## Supplied information
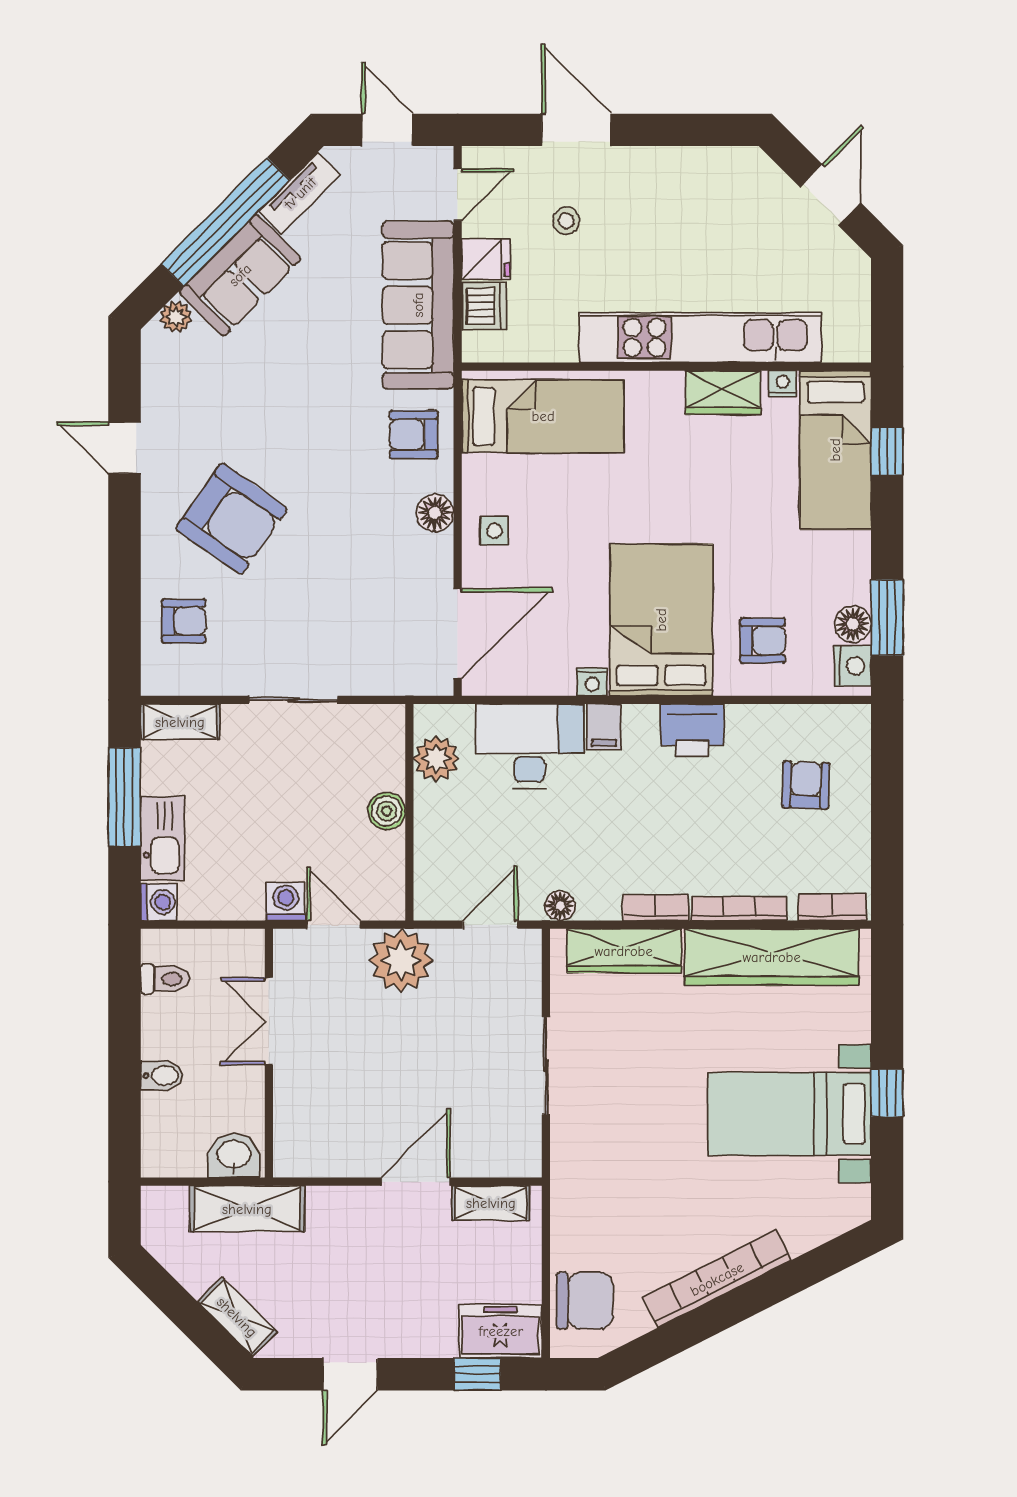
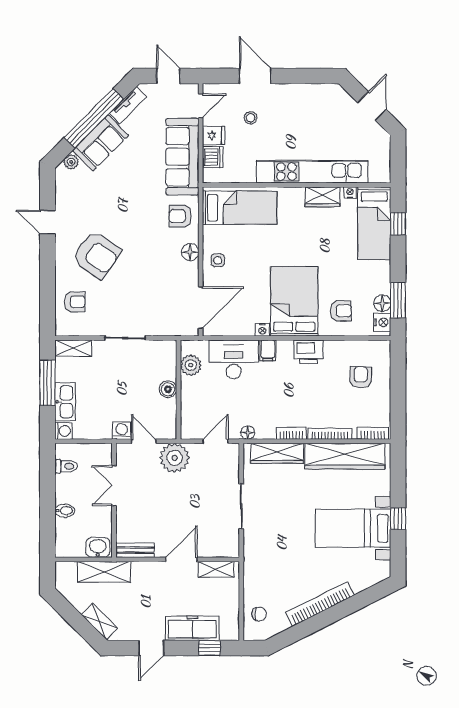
bench: (315, 1162) -> (135, 550), added
chair: (585, 1301) -> (259, 614), width x0.54, depth x0.54
freezer: (501, 1331) -> (192, 628), moved, width x1.40

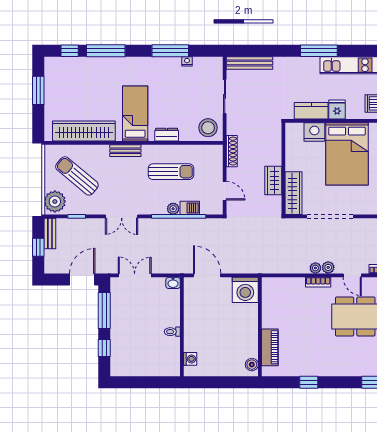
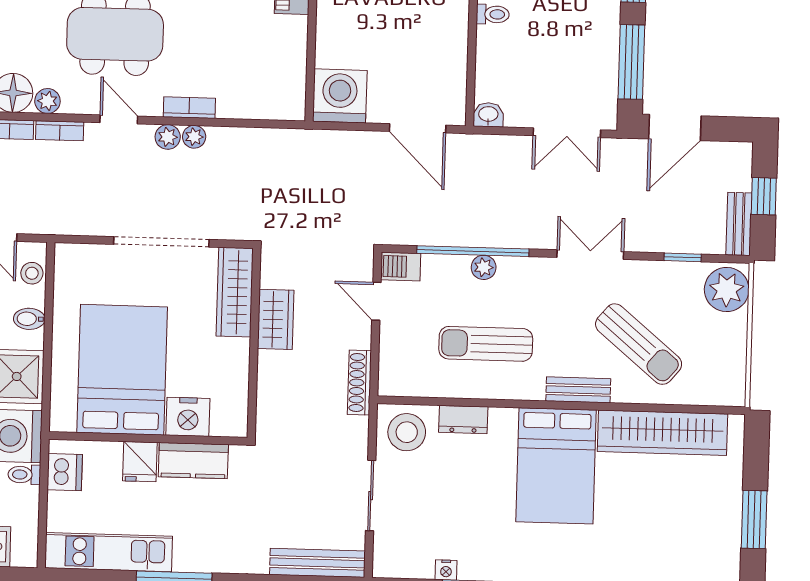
bed: (135, 113) -> (556, 466), width x1.50
dresser: (167, 135) -> (463, 420), moved
sun lounger: (77, 176) -> (639, 344), moved
barbecue: (190, 208) -> (401, 267), moved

## Exercise prompt
Please retype the listing in full, exactly as given, and skip every image.

## Result of this exercise
bench: (315, 1162) -> (135, 550), added
chair: (585, 1301) -> (259, 614), width x0.54, depth x0.54
freezer: (501, 1331) -> (192, 628), moved, width x1.40

bed: (135, 113) -> (556, 466), width x1.50
dresser: (167, 135) -> (463, 420), moved
sun lounger: (77, 176) -> (639, 344), moved
barbecue: (190, 208) -> (401, 267), moved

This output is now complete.